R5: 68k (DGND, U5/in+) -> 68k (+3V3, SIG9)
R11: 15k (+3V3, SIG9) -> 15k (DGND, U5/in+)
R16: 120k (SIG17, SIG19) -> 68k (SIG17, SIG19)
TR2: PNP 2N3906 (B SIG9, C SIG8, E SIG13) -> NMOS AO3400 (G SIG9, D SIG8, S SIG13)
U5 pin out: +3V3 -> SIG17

==

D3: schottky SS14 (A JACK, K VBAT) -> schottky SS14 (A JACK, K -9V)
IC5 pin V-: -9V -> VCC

==

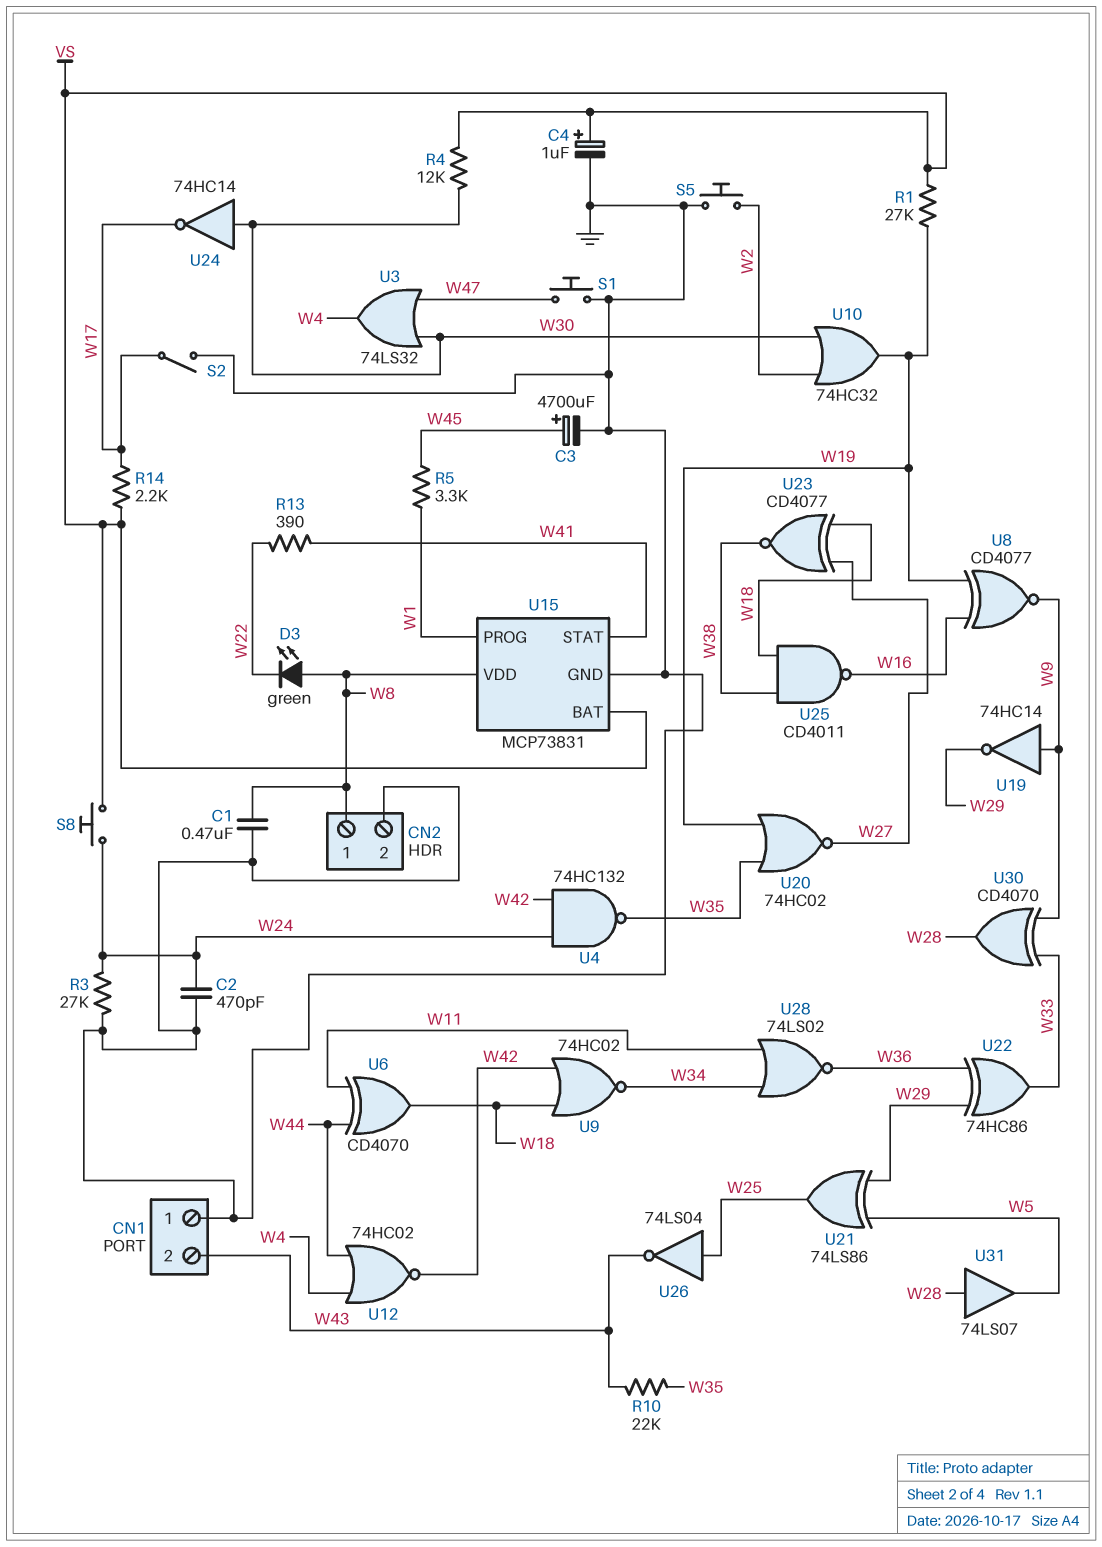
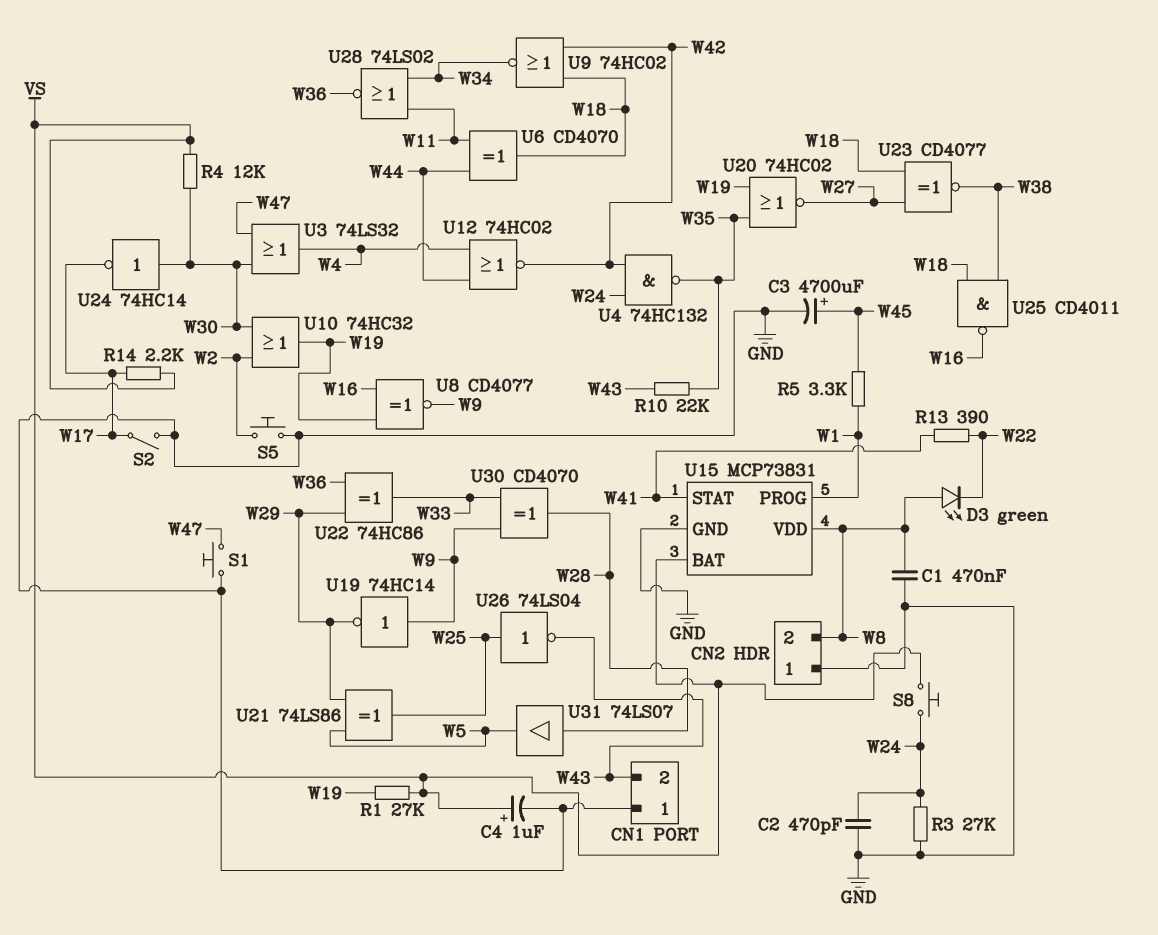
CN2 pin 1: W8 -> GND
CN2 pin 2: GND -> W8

■ **WHAT TO WORK ON**
Look back at the data above. Transcribe exactly the lines starting at the line that contains "D3: schottky SS14" and ending at the line that contains "IC5 pin V-: -9V -> VCC".

■ **ANSWER SECTION**
D3: schottky SS14 (A JACK, K VBAT) -> schottky SS14 (A JACK, K -9V)
IC5 pin V-: -9V -> VCC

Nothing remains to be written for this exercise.